┌──

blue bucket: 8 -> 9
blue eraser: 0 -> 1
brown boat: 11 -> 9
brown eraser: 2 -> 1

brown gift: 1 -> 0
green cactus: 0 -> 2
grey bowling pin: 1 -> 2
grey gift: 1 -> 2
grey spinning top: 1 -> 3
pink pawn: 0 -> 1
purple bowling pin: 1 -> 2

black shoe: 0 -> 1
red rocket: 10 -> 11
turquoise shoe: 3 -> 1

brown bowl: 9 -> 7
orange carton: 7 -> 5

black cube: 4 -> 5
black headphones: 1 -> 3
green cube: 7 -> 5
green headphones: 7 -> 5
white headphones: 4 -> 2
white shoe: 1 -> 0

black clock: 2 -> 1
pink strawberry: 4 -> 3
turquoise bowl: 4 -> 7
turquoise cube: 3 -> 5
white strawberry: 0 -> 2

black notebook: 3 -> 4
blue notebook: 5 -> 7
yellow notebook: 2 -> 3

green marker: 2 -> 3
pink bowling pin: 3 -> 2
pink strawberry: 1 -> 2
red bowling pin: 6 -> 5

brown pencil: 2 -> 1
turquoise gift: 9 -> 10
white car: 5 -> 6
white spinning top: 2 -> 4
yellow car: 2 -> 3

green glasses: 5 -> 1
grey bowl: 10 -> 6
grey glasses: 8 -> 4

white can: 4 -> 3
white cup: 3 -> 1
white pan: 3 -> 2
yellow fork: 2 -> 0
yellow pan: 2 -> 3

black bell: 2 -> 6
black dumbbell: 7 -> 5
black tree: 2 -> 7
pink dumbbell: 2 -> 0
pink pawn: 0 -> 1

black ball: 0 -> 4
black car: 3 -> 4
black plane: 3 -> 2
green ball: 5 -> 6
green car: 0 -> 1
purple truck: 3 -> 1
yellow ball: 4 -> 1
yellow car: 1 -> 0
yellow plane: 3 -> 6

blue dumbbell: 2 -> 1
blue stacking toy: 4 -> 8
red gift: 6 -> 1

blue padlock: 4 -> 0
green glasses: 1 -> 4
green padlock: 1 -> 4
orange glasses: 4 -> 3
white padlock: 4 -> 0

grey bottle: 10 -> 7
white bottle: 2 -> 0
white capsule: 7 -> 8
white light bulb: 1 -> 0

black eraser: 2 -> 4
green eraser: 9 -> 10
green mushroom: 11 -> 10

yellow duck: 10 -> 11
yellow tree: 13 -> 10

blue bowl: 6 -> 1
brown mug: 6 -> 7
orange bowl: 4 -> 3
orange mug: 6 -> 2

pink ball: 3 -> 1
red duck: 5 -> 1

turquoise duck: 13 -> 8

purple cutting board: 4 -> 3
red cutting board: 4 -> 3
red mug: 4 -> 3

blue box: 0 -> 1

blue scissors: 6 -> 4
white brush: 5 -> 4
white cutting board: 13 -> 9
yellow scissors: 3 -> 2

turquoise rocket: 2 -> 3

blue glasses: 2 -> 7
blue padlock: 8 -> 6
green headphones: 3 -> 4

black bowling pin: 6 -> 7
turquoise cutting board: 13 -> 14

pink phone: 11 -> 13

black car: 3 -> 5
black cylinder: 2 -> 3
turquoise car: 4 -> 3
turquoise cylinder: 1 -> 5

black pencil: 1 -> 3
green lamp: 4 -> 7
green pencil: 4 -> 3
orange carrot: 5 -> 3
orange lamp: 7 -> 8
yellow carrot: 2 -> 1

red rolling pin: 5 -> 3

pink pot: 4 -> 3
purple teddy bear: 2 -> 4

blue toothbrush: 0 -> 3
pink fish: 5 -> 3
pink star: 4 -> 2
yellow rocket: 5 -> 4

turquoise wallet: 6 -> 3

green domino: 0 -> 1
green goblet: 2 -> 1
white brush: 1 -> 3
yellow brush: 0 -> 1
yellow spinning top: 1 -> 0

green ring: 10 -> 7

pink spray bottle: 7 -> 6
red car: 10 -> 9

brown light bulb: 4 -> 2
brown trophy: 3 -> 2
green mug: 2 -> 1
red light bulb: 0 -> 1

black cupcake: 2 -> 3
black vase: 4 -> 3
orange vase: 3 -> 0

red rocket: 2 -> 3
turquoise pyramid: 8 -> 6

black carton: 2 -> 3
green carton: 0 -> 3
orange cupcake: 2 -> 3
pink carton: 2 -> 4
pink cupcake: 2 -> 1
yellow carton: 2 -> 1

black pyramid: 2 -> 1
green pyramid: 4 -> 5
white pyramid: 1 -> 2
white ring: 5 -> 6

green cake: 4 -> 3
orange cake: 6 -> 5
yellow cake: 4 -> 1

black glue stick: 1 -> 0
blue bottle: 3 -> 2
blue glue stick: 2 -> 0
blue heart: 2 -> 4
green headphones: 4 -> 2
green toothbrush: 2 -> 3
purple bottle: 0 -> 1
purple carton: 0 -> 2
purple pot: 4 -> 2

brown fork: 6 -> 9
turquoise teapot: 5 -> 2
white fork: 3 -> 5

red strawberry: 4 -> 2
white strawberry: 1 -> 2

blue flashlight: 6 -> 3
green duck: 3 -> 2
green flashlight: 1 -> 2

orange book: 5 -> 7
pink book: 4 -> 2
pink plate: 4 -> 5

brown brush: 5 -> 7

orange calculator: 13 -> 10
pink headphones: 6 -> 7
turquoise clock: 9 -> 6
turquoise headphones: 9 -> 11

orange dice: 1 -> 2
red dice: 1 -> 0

└──

Work task>
Determine how many lines in the records include the word "duck", and reply with that number alone.

Written response>
4